▶ To do: In the records below, find the line that contains "red mouse: [534,157,608,200]" and the line that contains "white teddy bear: [374,102,433,189]". Set down exactly those lines and every line between them, and nothing more.

▶ Records to process:
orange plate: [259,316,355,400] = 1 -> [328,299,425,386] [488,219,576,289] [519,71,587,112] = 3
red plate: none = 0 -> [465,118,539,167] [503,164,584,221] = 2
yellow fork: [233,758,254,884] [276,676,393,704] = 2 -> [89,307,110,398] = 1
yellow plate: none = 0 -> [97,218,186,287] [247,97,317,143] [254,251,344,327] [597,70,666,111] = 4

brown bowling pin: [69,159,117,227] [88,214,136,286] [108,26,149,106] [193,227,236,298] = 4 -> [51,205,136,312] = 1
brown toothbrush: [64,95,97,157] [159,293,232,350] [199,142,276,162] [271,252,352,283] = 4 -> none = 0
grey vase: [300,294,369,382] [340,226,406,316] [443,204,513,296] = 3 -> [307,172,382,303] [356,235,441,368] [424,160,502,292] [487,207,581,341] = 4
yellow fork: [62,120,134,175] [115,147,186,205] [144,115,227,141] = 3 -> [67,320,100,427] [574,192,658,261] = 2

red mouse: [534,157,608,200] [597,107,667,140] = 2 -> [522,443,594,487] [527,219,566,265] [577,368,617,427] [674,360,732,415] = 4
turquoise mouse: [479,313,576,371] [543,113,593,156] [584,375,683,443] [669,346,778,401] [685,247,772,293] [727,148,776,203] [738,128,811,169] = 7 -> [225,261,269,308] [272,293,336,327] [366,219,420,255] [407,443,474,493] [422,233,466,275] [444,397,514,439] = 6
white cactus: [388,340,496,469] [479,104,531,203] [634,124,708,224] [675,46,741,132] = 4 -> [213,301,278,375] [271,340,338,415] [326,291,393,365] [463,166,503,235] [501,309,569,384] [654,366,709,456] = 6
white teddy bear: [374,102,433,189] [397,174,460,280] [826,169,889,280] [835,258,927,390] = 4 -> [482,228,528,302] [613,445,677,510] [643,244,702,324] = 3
--
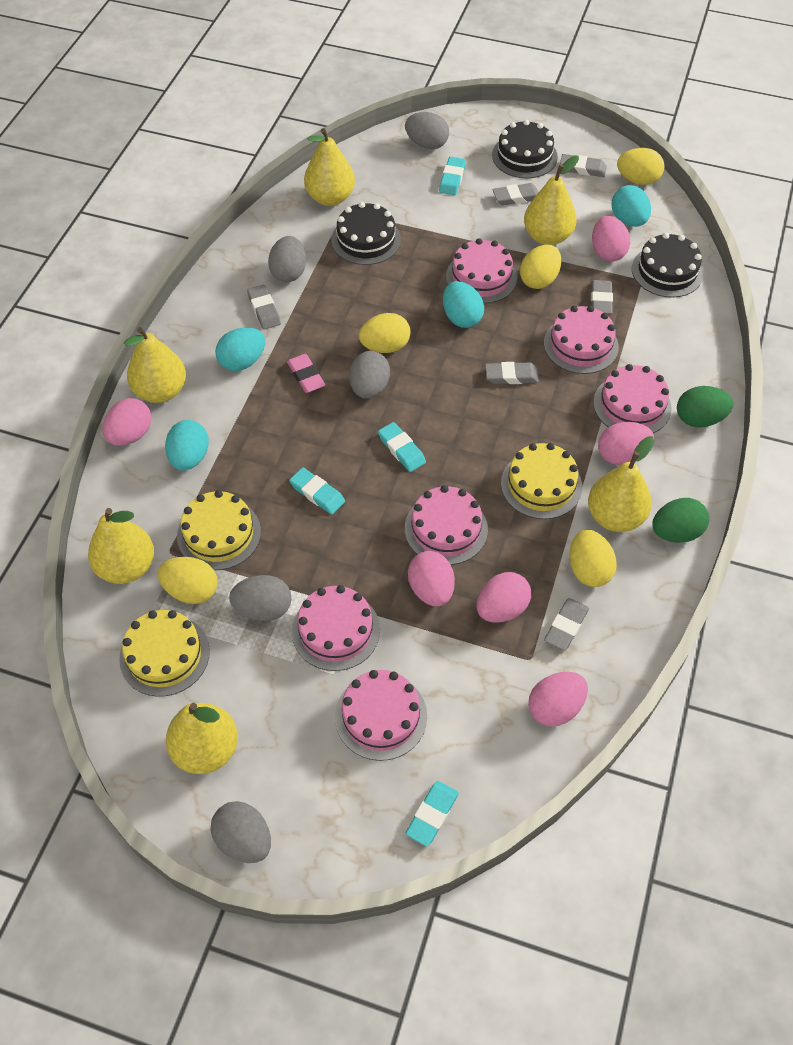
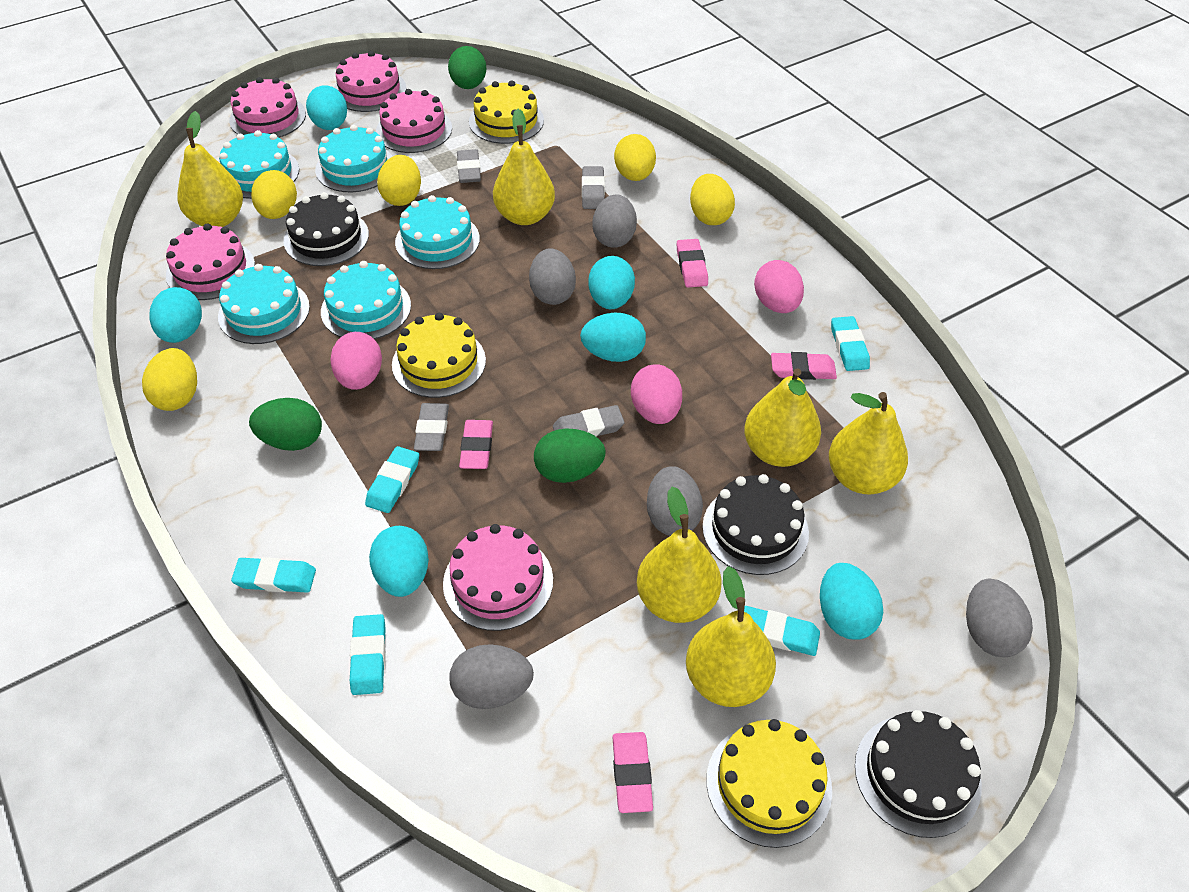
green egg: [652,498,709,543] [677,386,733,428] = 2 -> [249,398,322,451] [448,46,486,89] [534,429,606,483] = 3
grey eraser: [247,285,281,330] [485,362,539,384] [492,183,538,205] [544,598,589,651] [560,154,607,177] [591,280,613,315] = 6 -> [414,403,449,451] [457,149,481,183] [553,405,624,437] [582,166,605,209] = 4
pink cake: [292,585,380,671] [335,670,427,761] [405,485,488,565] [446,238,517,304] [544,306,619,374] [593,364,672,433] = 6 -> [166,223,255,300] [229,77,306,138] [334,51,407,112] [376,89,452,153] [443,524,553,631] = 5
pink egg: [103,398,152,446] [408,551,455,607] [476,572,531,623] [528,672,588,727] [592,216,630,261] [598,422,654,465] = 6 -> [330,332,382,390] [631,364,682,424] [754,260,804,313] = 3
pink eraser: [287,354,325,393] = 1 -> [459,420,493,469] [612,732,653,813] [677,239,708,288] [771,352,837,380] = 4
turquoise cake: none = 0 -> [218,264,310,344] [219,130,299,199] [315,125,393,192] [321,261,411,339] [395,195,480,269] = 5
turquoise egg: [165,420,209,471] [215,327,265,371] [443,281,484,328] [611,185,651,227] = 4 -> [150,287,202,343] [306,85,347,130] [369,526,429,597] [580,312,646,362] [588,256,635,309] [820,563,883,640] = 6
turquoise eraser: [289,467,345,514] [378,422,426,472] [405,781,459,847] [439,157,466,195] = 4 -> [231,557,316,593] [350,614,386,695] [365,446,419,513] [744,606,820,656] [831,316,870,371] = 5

▶ Result of the task:
red mouse: [534,157,608,200] [597,107,667,140] = 2 -> [522,443,594,487] [527,219,566,265] [577,368,617,427] [674,360,732,415] = 4
turquoise mouse: [479,313,576,371] [543,113,593,156] [584,375,683,443] [669,346,778,401] [685,247,772,293] [727,148,776,203] [738,128,811,169] = 7 -> [225,261,269,308] [272,293,336,327] [366,219,420,255] [407,443,474,493] [422,233,466,275] [444,397,514,439] = 6
white cactus: [388,340,496,469] [479,104,531,203] [634,124,708,224] [675,46,741,132] = 4 -> [213,301,278,375] [271,340,338,415] [326,291,393,365] [463,166,503,235] [501,309,569,384] [654,366,709,456] = 6
white teddy bear: [374,102,433,189] [397,174,460,280] [826,169,889,280] [835,258,927,390] = 4 -> [482,228,528,302] [613,445,677,510] [643,244,702,324] = 3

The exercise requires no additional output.